* [Data shown]

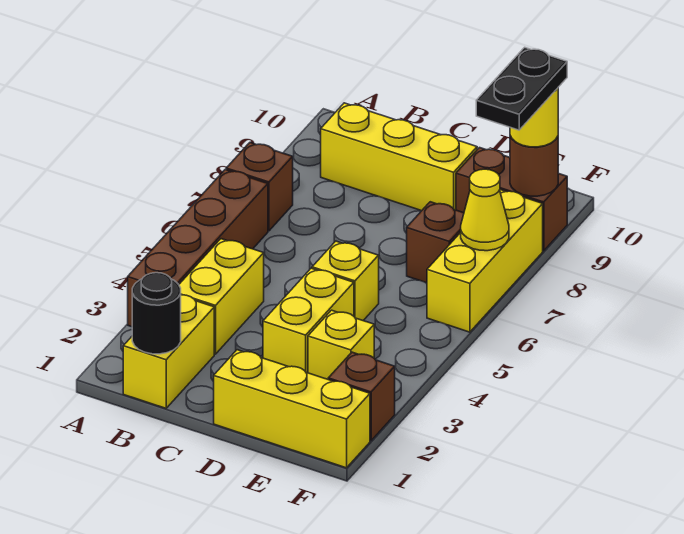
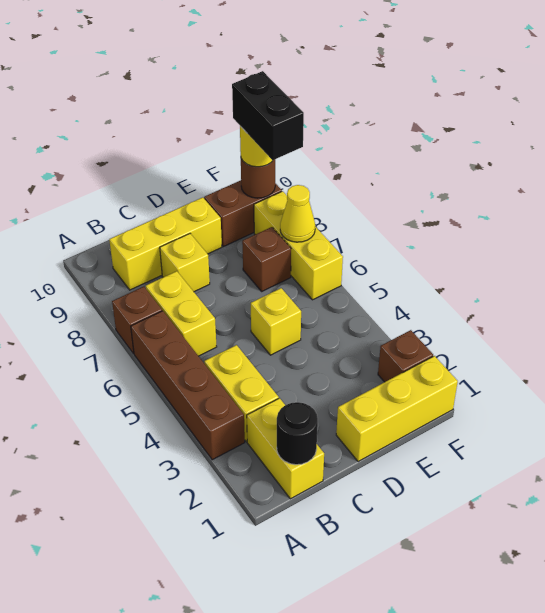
yellow brick D3:D4 level 1 -> yellow brick B6:B7 level 1
yellow brick E3 level 1 -> yellow brick C8 level 1
black plate F8:F9 level 4 -> black brick F8:F9 level 4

* [The task] Copy each line from the data that features the string "yellow".

* [Written reply]
yellow brick D3:D4 level 1 -> yellow brick B6:B7 level 1
yellow brick E3 level 1 -> yellow brick C8 level 1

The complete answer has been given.